## Task brief
No images, please. Copy each entry below exactly as it reads.

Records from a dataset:
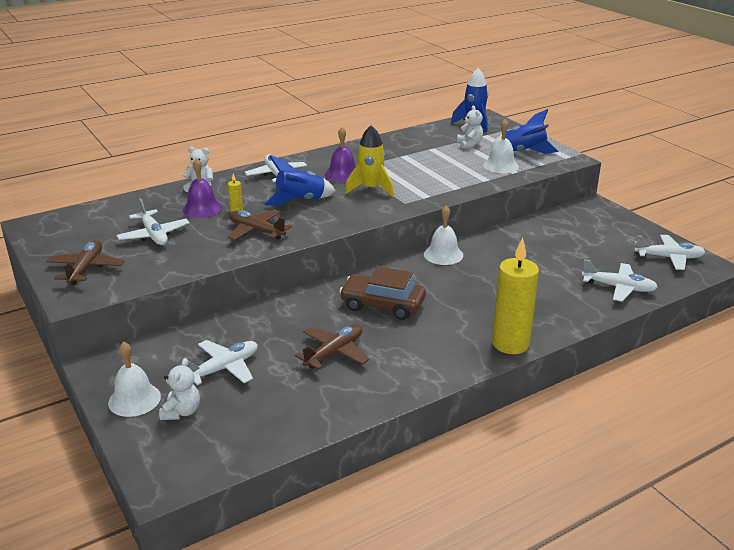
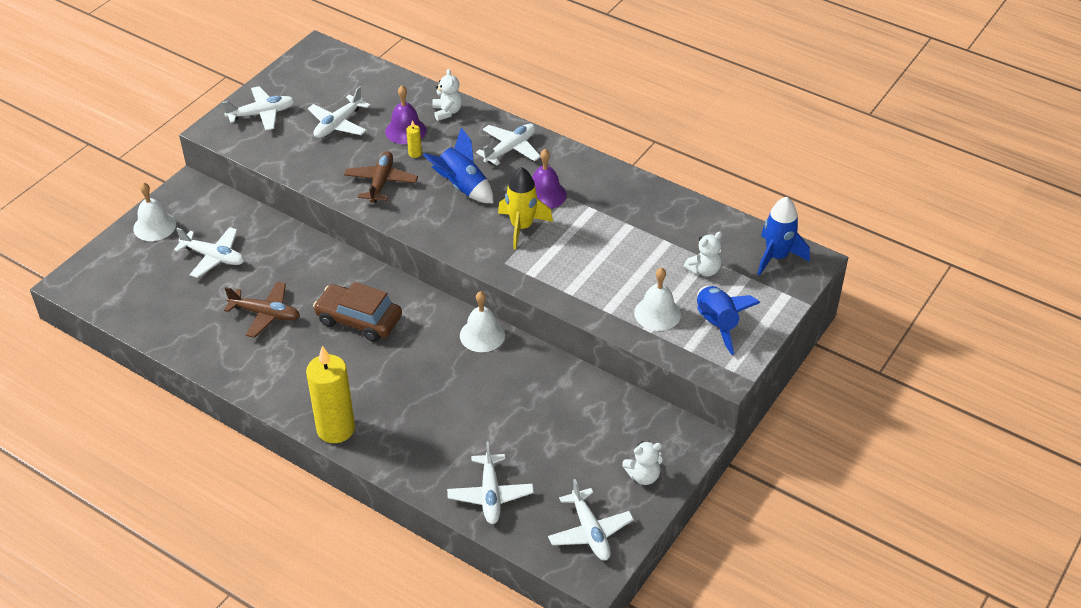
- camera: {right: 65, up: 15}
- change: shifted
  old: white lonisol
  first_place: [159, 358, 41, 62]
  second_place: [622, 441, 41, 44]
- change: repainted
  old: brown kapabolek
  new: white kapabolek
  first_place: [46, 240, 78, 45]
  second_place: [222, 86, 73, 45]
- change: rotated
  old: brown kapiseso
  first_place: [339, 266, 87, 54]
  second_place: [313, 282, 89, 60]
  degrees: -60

## Expected answer
- camera: {right: 65, up: 15}
- change: shifted
  old: white lonisol
  first_place: [159, 358, 41, 62]
  second_place: [622, 441, 41, 44]
- change: repainted
  old: brown kapabolek
  new: white kapabolek
  first_place: [46, 240, 78, 45]
  second_place: [222, 86, 73, 45]
- change: rotated
  old: brown kapiseso
  first_place: [339, 266, 87, 54]
  second_place: [313, 282, 89, 60]
  degrees: -60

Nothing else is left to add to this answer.